WHAT TO PRODUCE> Retype exactly the lines from the one holding "lime brick G4:G7" through the final line of the data, both included.

DATA BELOW>
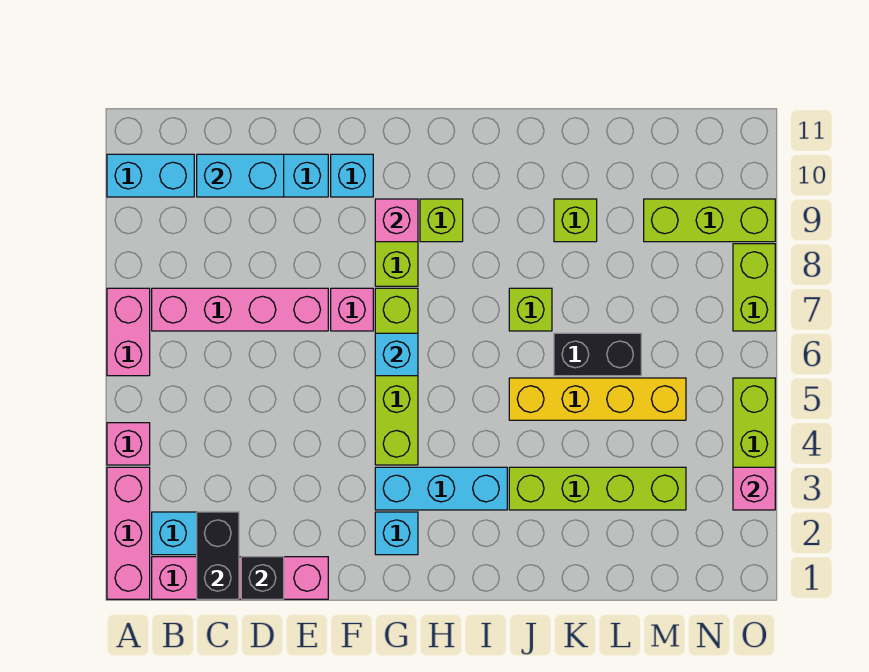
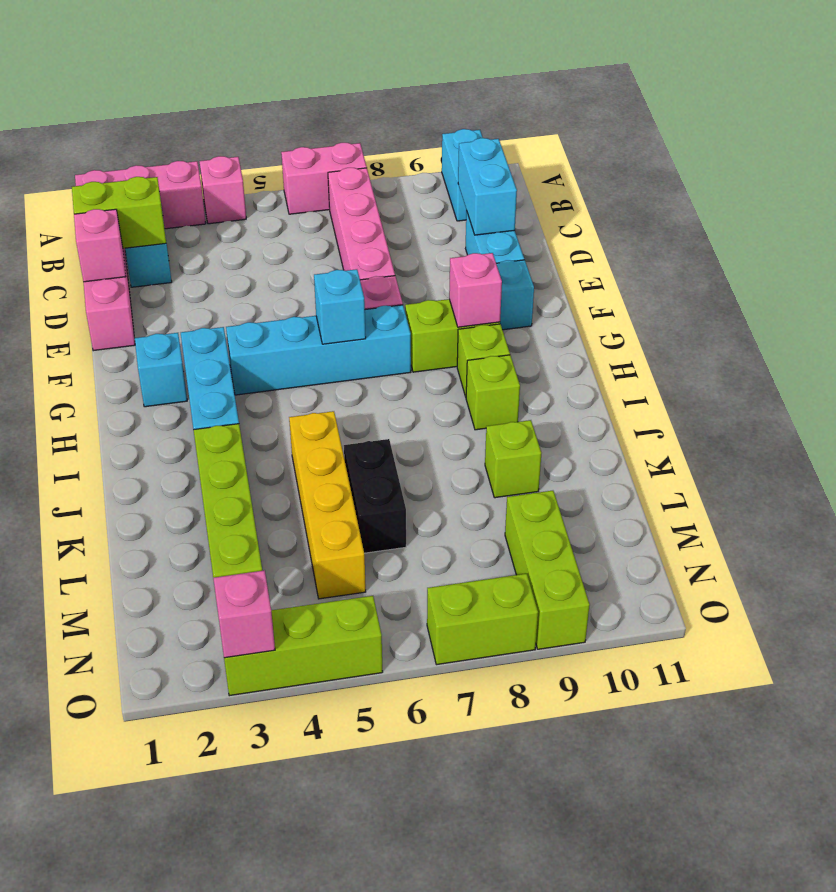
black brick C1:C2 level 2 -> lime brick C1:C2 level 2
black brick D1 level 2 -> pink brick D1 level 2
lime brick G4:G7 level 1 -> cyan brick G4:G7 level 1
lime brick J7 level 1 -> lime brick I9 level 1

ANSWER TO THIS PROBLEM>
lime brick G4:G7 level 1 -> cyan brick G4:G7 level 1
lime brick J7 level 1 -> lime brick I9 level 1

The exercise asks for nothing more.